Image sequences with motion text:
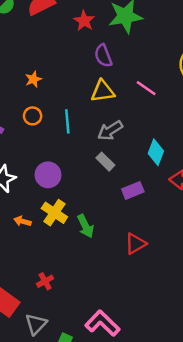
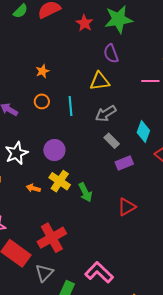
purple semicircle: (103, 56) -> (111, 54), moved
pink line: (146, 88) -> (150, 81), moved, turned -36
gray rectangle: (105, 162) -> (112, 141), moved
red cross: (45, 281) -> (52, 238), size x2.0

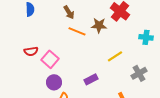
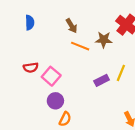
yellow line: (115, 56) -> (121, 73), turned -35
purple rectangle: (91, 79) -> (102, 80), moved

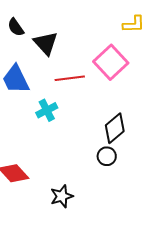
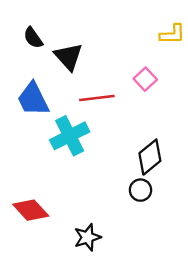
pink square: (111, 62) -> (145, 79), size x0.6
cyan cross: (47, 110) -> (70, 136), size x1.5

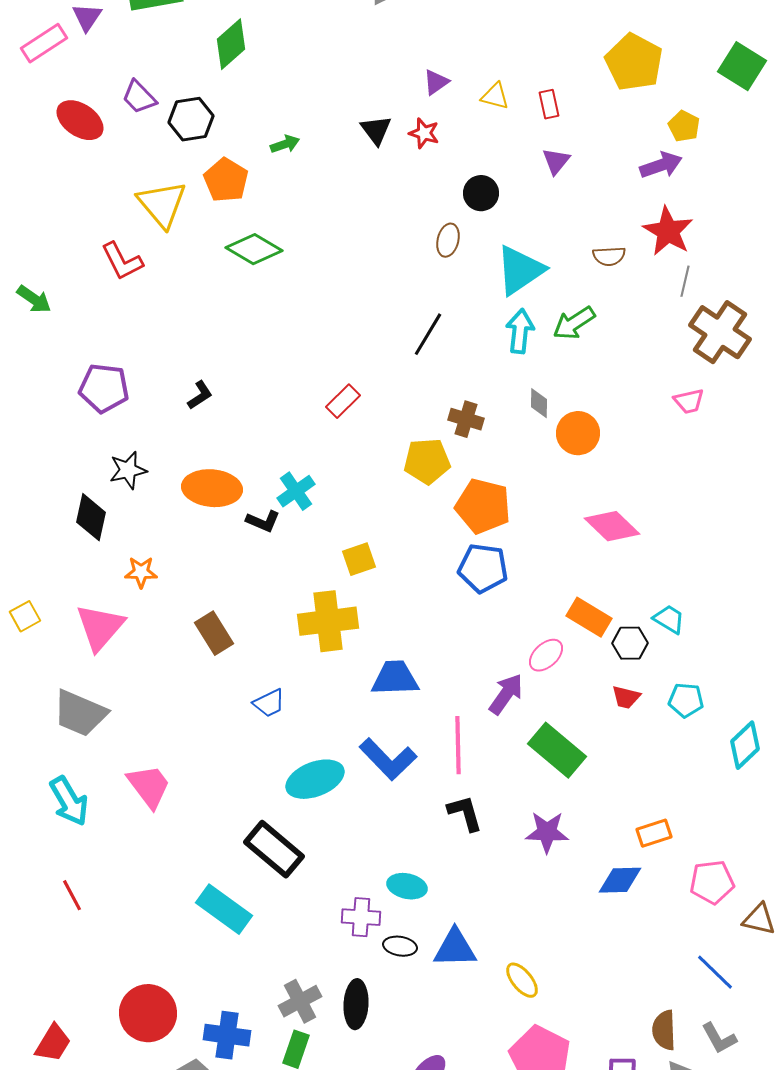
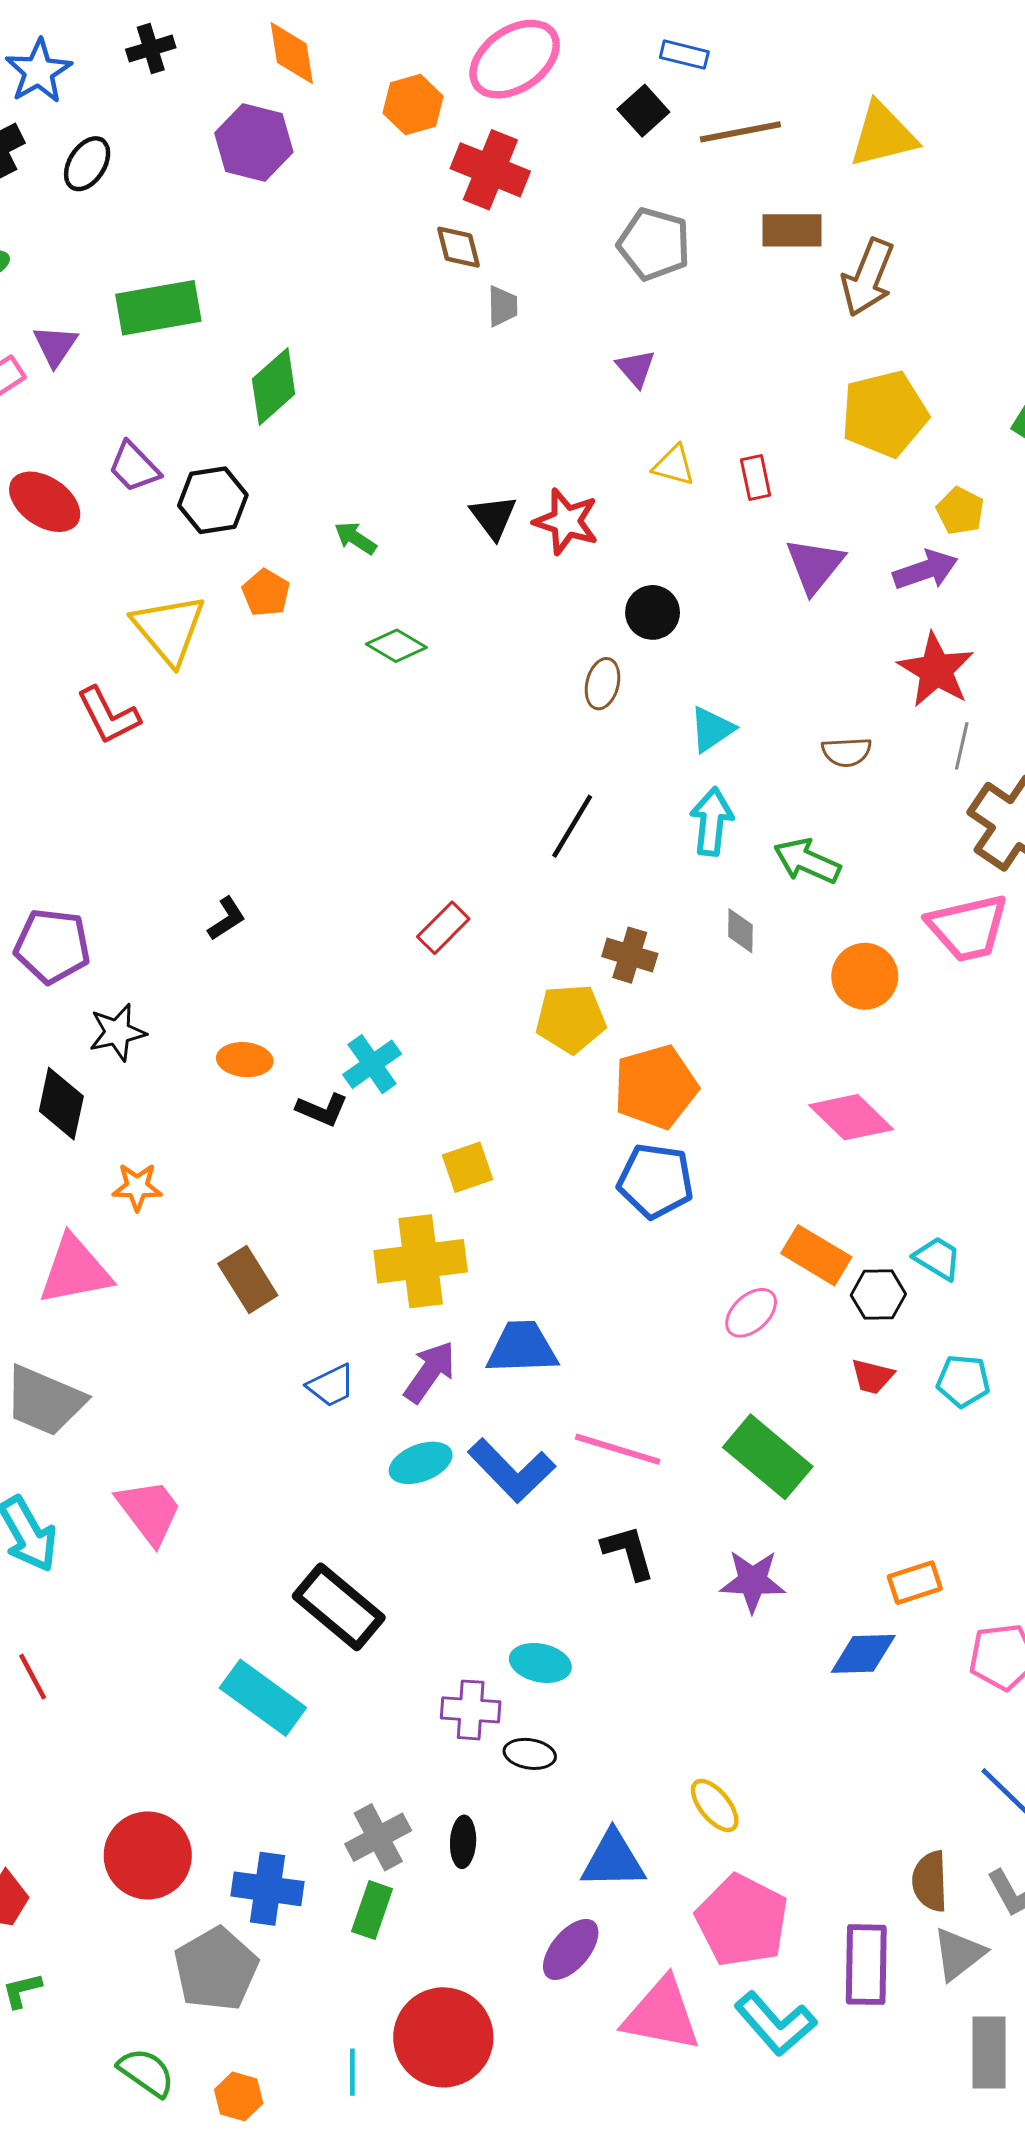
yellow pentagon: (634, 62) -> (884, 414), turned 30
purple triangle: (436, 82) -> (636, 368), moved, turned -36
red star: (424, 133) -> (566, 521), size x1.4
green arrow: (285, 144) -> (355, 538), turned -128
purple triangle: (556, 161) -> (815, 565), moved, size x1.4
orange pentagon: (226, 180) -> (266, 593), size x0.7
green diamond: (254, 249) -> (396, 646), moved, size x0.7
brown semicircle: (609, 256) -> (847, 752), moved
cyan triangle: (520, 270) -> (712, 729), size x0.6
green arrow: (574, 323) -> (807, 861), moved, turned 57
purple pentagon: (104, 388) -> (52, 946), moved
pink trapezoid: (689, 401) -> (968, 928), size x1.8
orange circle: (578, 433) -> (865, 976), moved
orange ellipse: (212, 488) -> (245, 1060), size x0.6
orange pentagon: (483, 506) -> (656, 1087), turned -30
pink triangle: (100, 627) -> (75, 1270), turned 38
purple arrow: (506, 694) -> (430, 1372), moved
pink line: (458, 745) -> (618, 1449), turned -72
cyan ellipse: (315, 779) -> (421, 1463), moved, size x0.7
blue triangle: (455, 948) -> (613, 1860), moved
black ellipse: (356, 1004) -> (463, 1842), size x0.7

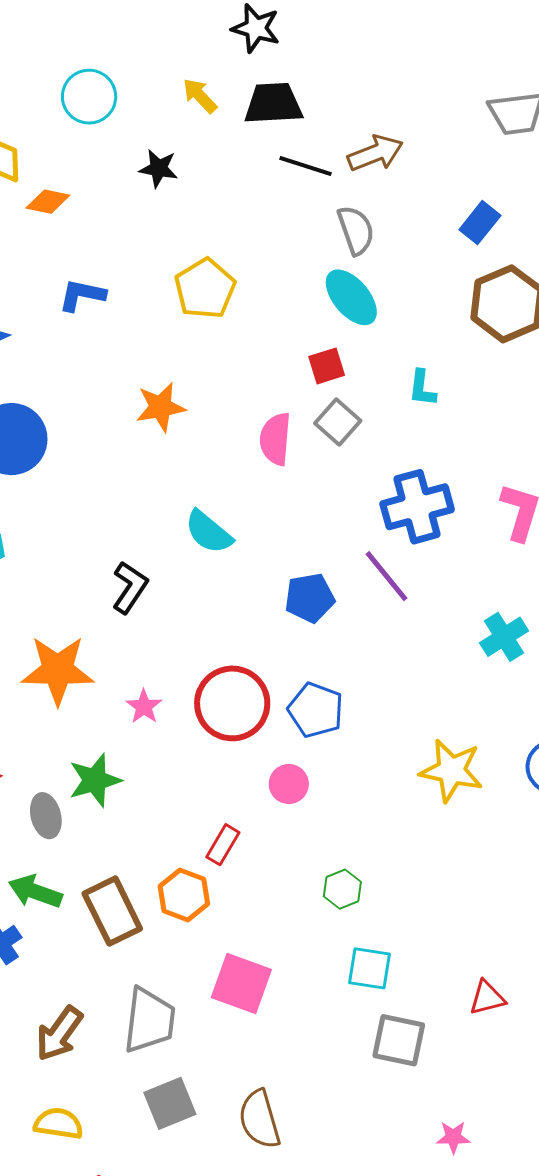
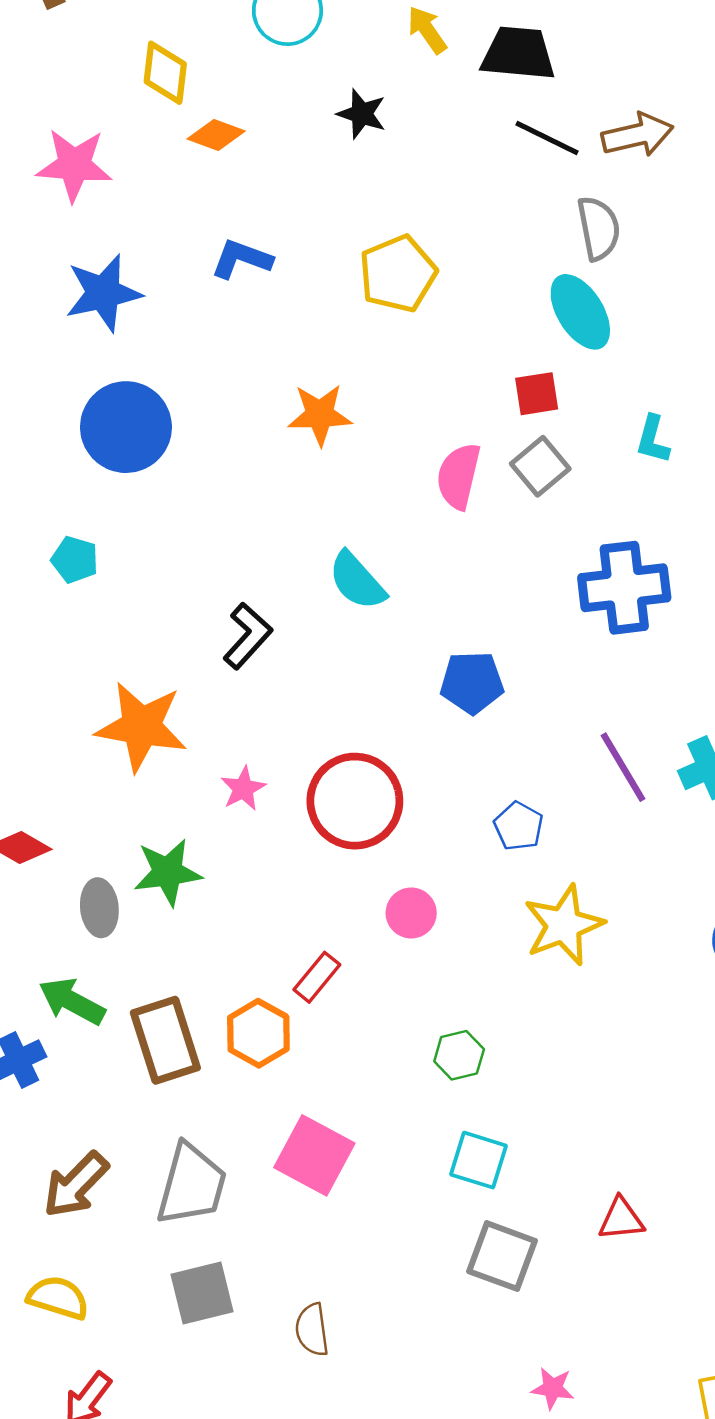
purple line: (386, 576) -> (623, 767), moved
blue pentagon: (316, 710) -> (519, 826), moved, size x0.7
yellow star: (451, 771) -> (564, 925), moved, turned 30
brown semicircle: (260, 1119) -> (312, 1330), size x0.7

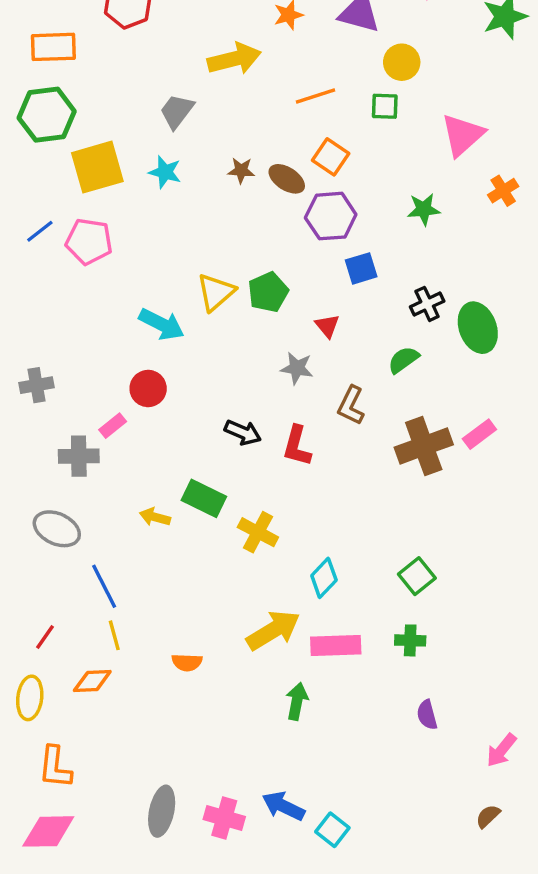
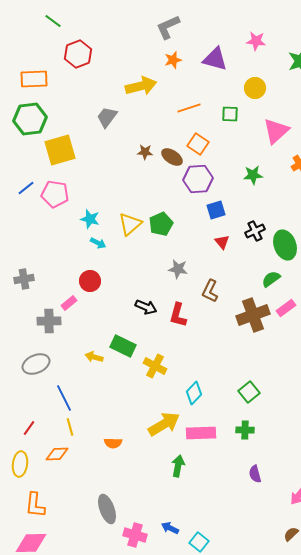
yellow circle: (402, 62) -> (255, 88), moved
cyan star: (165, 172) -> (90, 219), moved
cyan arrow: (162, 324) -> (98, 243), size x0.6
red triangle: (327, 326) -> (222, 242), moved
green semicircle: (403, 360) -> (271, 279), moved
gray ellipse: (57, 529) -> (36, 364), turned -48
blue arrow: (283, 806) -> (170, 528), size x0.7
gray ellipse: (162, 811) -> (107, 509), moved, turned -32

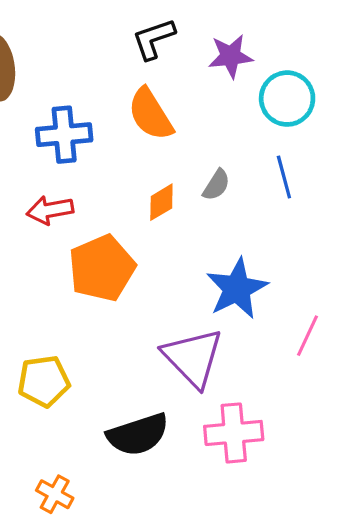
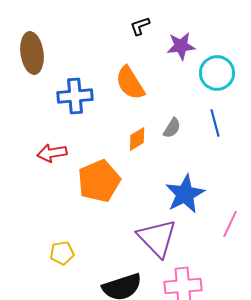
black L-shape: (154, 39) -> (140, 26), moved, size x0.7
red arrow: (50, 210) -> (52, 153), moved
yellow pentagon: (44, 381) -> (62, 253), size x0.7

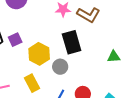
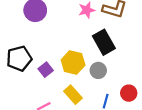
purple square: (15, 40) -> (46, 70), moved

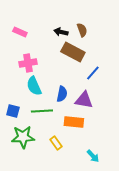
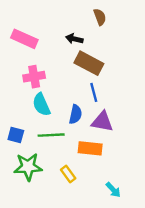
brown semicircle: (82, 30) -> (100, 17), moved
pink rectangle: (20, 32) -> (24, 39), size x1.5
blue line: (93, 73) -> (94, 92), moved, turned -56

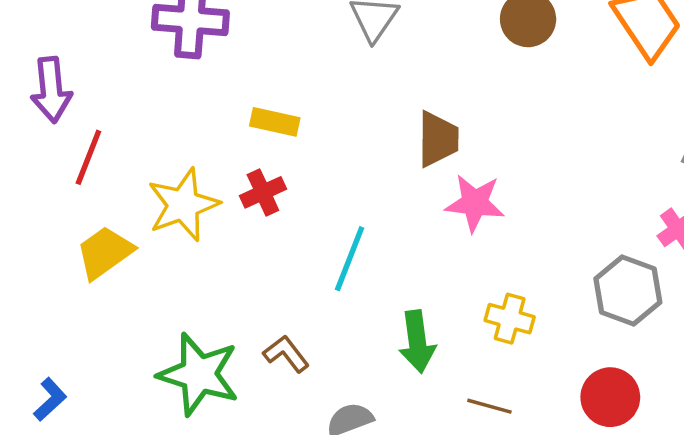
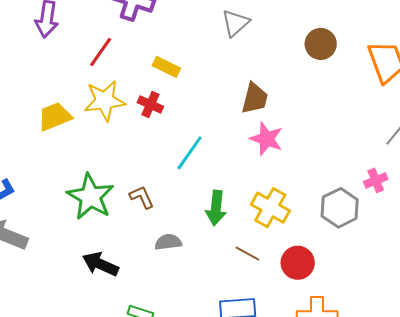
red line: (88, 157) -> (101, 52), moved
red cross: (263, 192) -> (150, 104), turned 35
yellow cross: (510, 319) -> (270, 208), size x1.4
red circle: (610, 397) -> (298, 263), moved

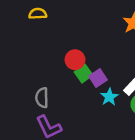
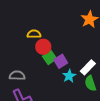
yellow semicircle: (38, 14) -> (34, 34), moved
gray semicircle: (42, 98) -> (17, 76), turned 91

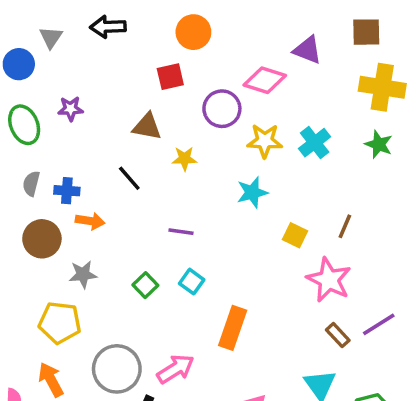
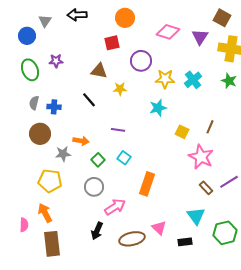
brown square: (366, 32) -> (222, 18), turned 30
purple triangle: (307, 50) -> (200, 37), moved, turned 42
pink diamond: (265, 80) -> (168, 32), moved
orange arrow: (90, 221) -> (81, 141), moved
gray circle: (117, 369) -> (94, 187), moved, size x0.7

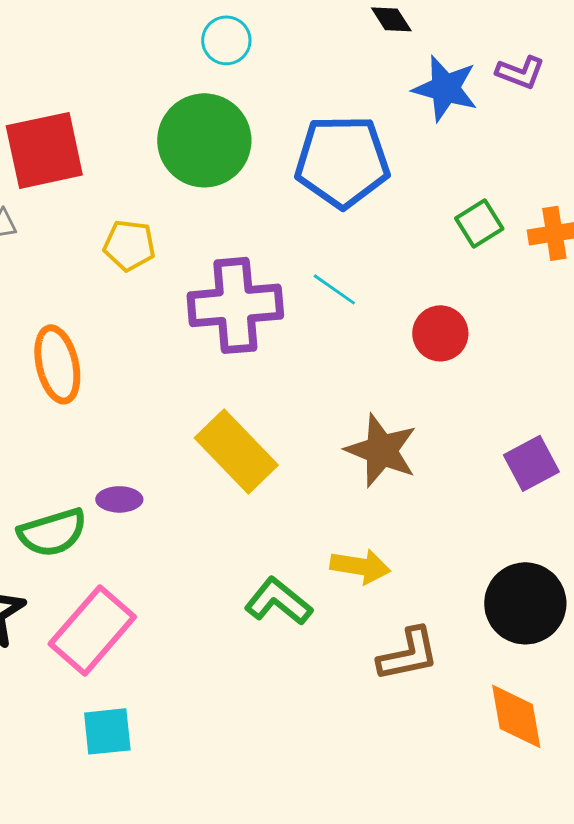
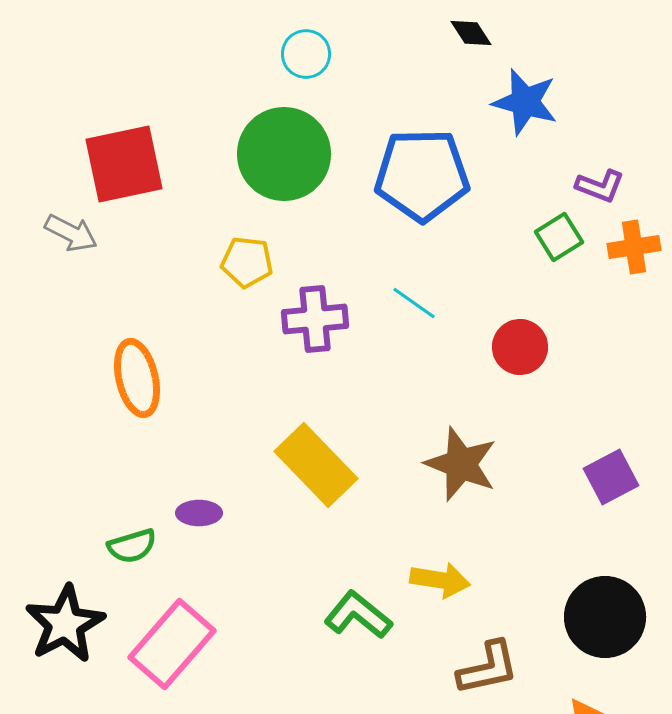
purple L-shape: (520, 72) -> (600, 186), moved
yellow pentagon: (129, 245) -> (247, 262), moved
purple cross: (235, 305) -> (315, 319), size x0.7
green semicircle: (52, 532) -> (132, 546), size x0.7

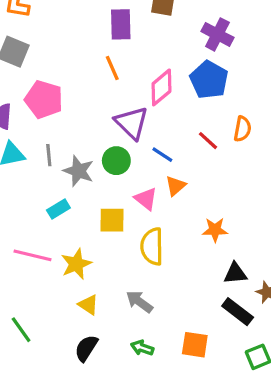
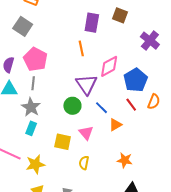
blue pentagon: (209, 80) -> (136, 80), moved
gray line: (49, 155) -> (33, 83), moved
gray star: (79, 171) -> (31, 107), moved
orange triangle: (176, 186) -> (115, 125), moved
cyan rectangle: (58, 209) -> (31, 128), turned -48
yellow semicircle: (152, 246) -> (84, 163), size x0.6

Task description:
Give back the entries above exactly as they stand. Leave the images out.

Answer:
purple semicircle: (103, 56) -> (111, 54), moved
pink line: (146, 88) -> (150, 81), moved, turned -36
gray rectangle: (105, 162) -> (112, 141), moved
red cross: (45, 281) -> (52, 238), size x2.0

yellow line: (115, 56) -> (121, 73), turned -35
purple rectangle: (91, 79) -> (102, 80), moved

pink square: (111, 62) -> (145, 79), size x0.6
cyan cross: (47, 110) -> (70, 136), size x1.5

yellow pentagon: (634, 62) -> (884, 414), turned 30
purple triangle: (436, 82) -> (636, 368), moved, turned -36
red star: (424, 133) -> (566, 521), size x1.4
green arrow: (285, 144) -> (355, 538), turned -128
purple triangle: (556, 161) -> (815, 565), moved, size x1.4
orange pentagon: (226, 180) -> (266, 593), size x0.7
green diamond: (254, 249) -> (396, 646), moved, size x0.7
brown semicircle: (609, 256) -> (847, 752), moved
cyan triangle: (520, 270) -> (712, 729), size x0.6
green arrow: (574, 323) -> (807, 861), moved, turned 57
purple pentagon: (104, 388) -> (52, 946), moved
pink trapezoid: (689, 401) -> (968, 928), size x1.8
orange circle: (578, 433) -> (865, 976), moved
orange ellipse: (212, 488) -> (245, 1060), size x0.6
orange pentagon: (483, 506) -> (656, 1087), turned -30
pink triangle: (100, 627) -> (75, 1270), turned 38
purple arrow: (506, 694) -> (430, 1372), moved
pink line: (458, 745) -> (618, 1449), turned -72
cyan ellipse: (315, 779) -> (421, 1463), moved, size x0.7
blue triangle: (455, 948) -> (613, 1860), moved
black ellipse: (356, 1004) -> (463, 1842), size x0.7

purple line: (386, 576) -> (623, 767), moved
blue pentagon: (316, 710) -> (519, 826), moved, size x0.7
yellow star: (451, 771) -> (564, 925), moved, turned 30
brown semicircle: (260, 1119) -> (312, 1330), size x0.7

yellow circle: (402, 62) -> (255, 88), moved
cyan star: (165, 172) -> (90, 219), moved
cyan arrow: (162, 324) -> (98, 243), size x0.6
red triangle: (327, 326) -> (222, 242), moved
green semicircle: (403, 360) -> (271, 279), moved
gray ellipse: (57, 529) -> (36, 364), turned -48
blue arrow: (283, 806) -> (170, 528), size x0.7
gray ellipse: (162, 811) -> (107, 509), moved, turned -32

black L-shape: (154, 39) -> (140, 26), moved, size x0.7
red arrow: (50, 210) -> (52, 153), moved
yellow pentagon: (44, 381) -> (62, 253), size x0.7

purple square: (15, 40) -> (46, 70), moved

brown semicircle: (82, 30) -> (100, 17), moved
pink rectangle: (20, 32) -> (24, 39), size x1.5
blue line: (93, 73) -> (94, 92), moved, turned -56

red line: (88, 157) -> (101, 52), moved
red cross: (263, 192) -> (150, 104), turned 35
yellow cross: (510, 319) -> (270, 208), size x1.4
red circle: (610, 397) -> (298, 263), moved

yellow semicircle: (38, 14) -> (34, 34), moved
gray semicircle: (42, 98) -> (17, 76), turned 91

brown square: (366, 32) -> (222, 18), turned 30
purple triangle: (307, 50) -> (200, 37), moved, turned 42
pink diamond: (265, 80) -> (168, 32), moved
orange arrow: (90, 221) -> (81, 141), moved
gray circle: (117, 369) -> (94, 187), moved, size x0.7

purple L-shape: (520, 72) -> (600, 186), moved
yellow pentagon: (129, 245) -> (247, 262), moved
purple cross: (235, 305) -> (315, 319), size x0.7
green semicircle: (52, 532) -> (132, 546), size x0.7

blue pentagon: (209, 80) -> (136, 80), moved
gray line: (49, 155) -> (33, 83), moved
gray star: (79, 171) -> (31, 107), moved
orange triangle: (176, 186) -> (115, 125), moved
cyan rectangle: (58, 209) -> (31, 128), turned -48
yellow semicircle: (152, 246) -> (84, 163), size x0.6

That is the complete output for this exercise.